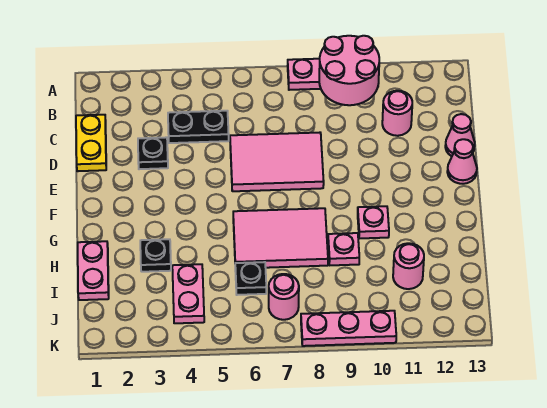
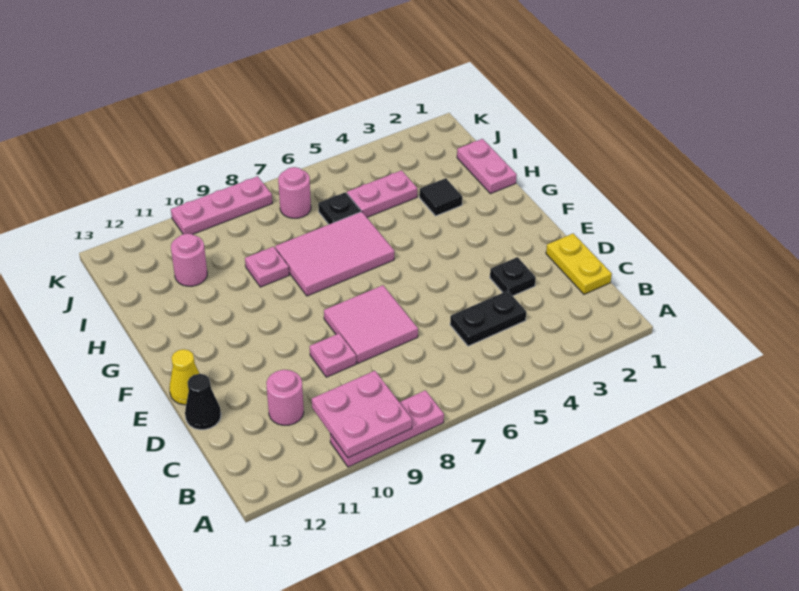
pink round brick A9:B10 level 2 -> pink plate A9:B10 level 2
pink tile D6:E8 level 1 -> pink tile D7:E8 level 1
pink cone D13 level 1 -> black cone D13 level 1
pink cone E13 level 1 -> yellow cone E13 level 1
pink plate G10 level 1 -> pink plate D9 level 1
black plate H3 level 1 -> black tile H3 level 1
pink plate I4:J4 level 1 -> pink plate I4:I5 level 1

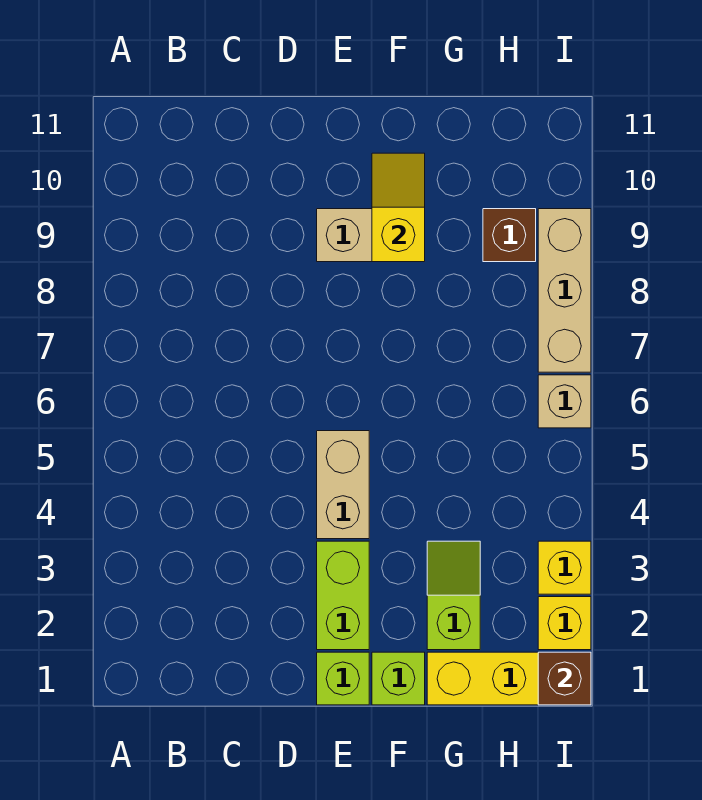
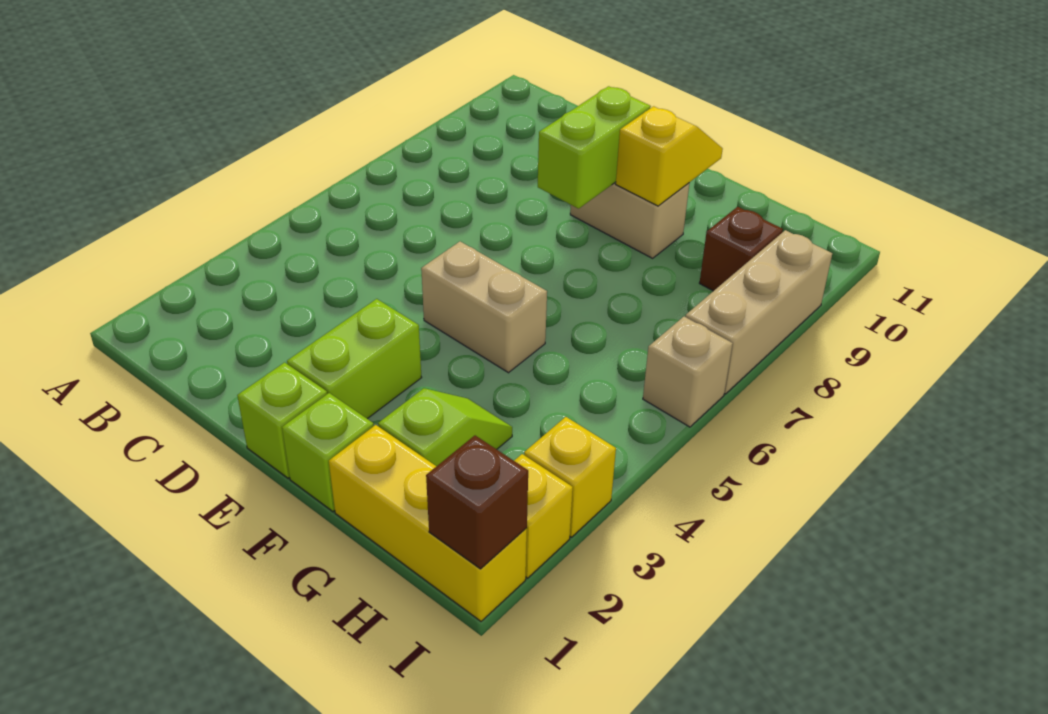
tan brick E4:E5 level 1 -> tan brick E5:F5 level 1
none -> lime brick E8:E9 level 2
:::
(About this exercise): Which lines above hold the string "pink"? Show each of them.

(Exercise result):
pink round brick A9:B10 level 2 -> pink plate A9:B10 level 2
pink tile D6:E8 level 1 -> pink tile D7:E8 level 1
pink cone D13 level 1 -> black cone D13 level 1
pink cone E13 level 1 -> yellow cone E13 level 1
pink plate G10 level 1 -> pink plate D9 level 1
pink plate I4:J4 level 1 -> pink plate I4:I5 level 1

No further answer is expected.